Revision comparison data
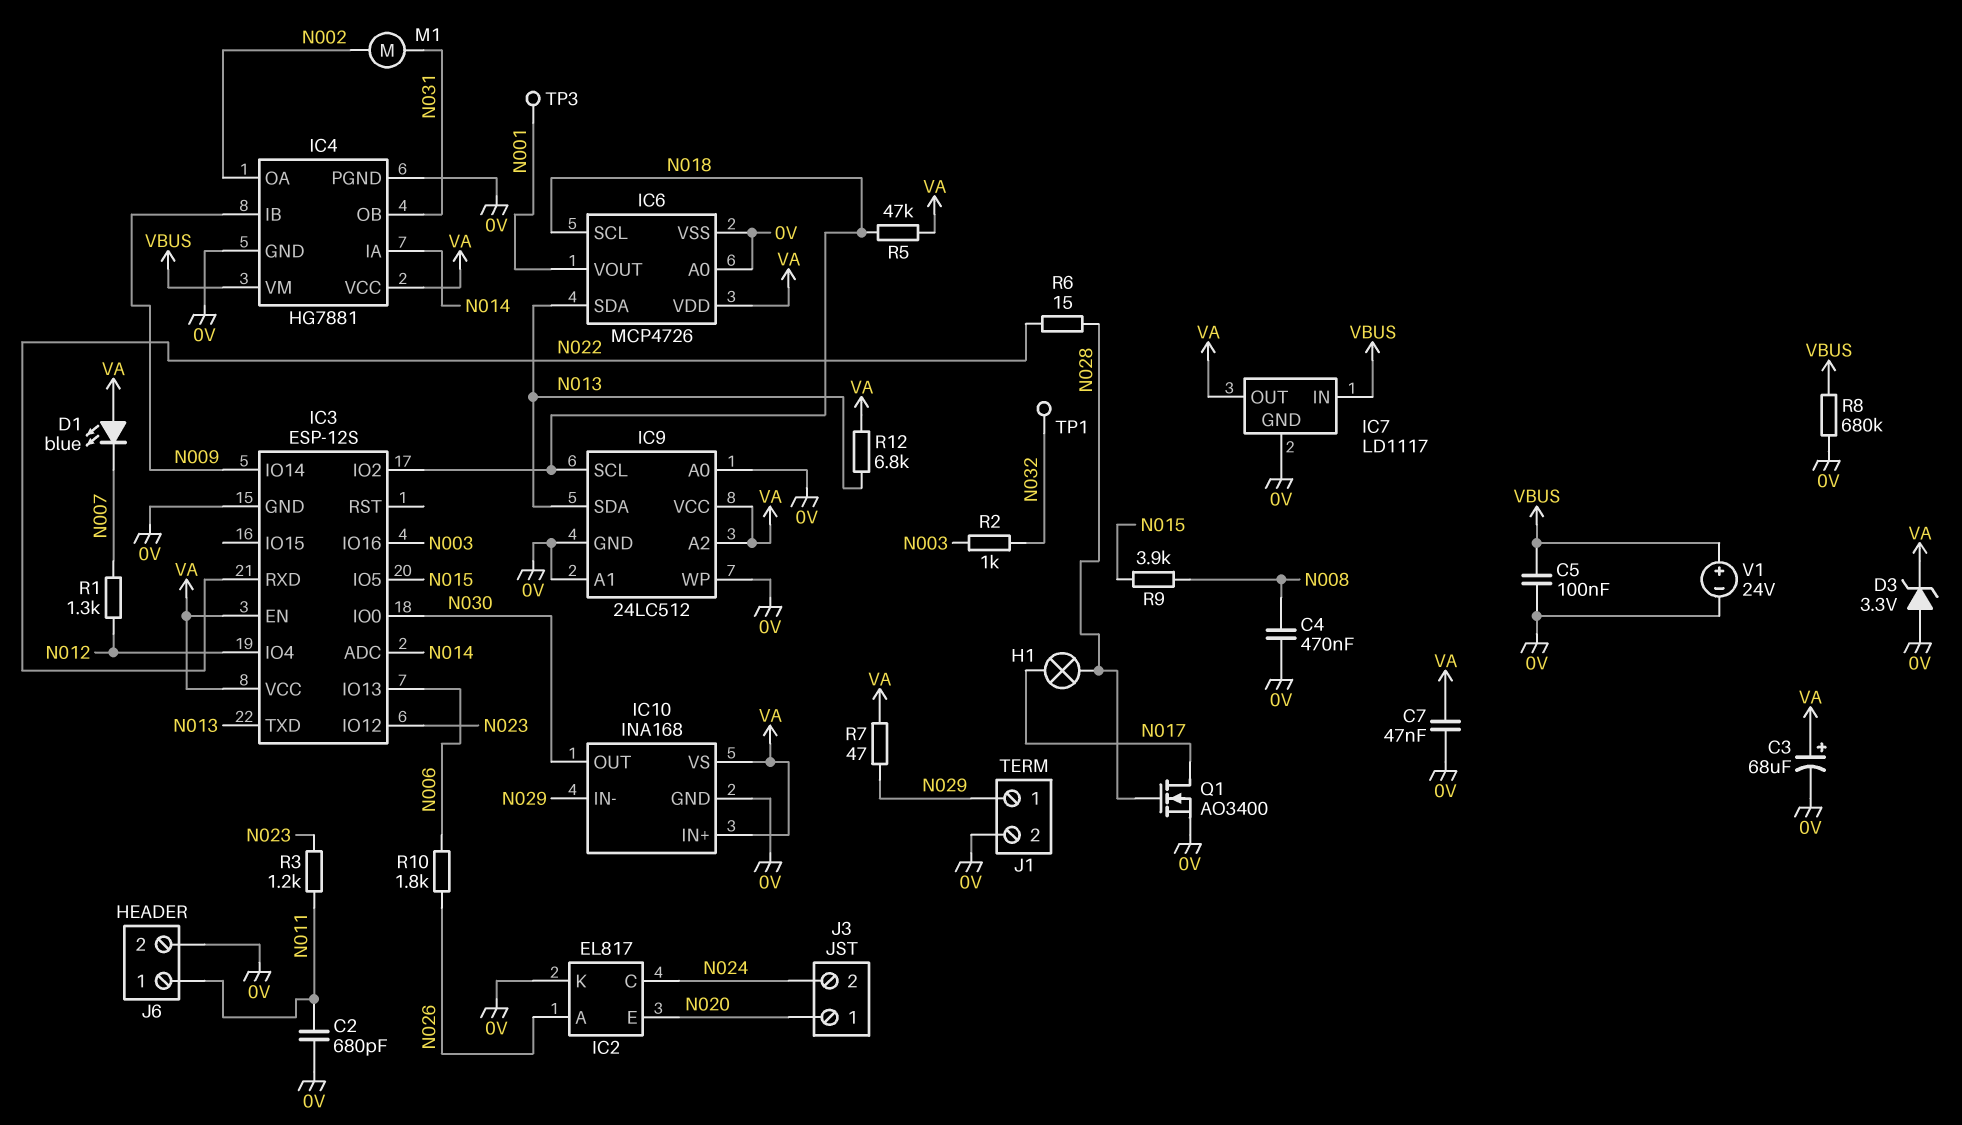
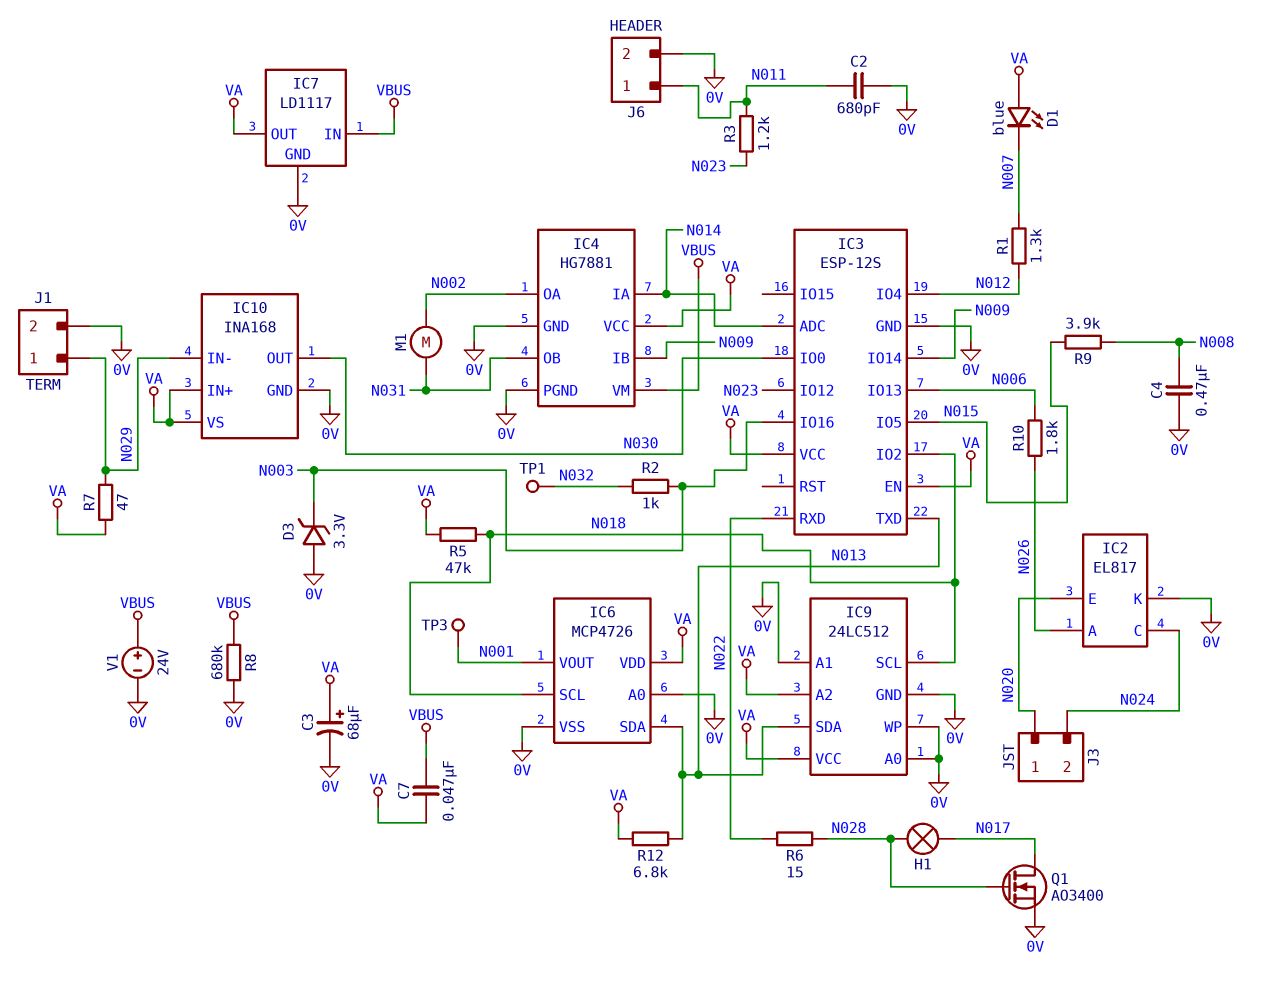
C5: 100nF (0V, VBUS) -> none
C7: 47nF (0V, VA) -> 47nF (VA, VBUS)
D3: zener 3.3V (A 0V, K VA) -> zener 3.3V (A 0V, K N003)

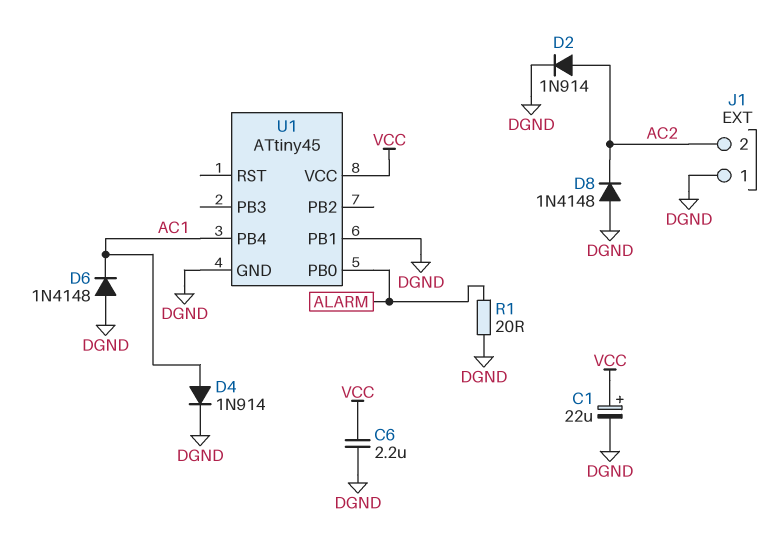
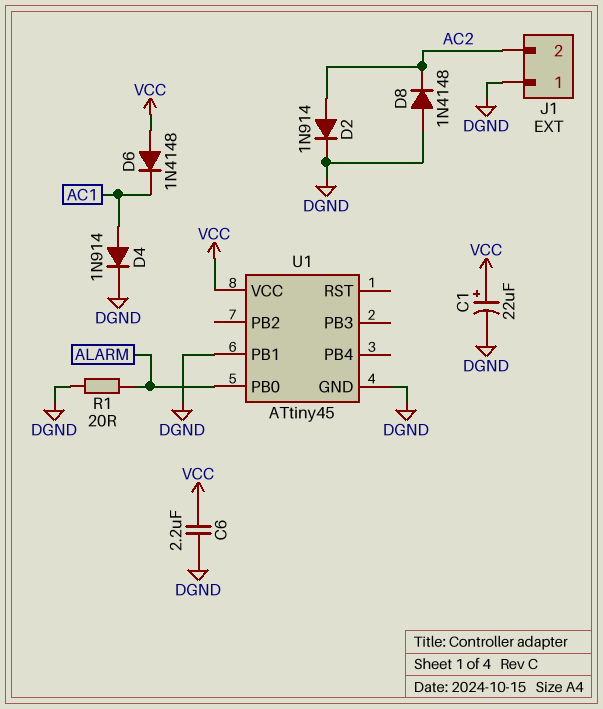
D6: diode 1N4148 (A DGND, K AC1) -> diode 1N4148 (A VCC, K AC1)
U1 pin PB4: AC1 -> none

Directions for this task
Nothing but the lines from the one that holds "C7: 47nF (0V, VA) -> 47nF (VA, VBUS)" through the end of the data should appear, written out exactly, without pictures.

Result
C7: 47nF (0V, VA) -> 47nF (VA, VBUS)
D3: zener 3.3V (A 0V, K VA) -> zener 3.3V (A 0V, K N003)

D6: diode 1N4148 (A DGND, K AC1) -> diode 1N4148 (A VCC, K AC1)
U1 pin PB4: AC1 -> none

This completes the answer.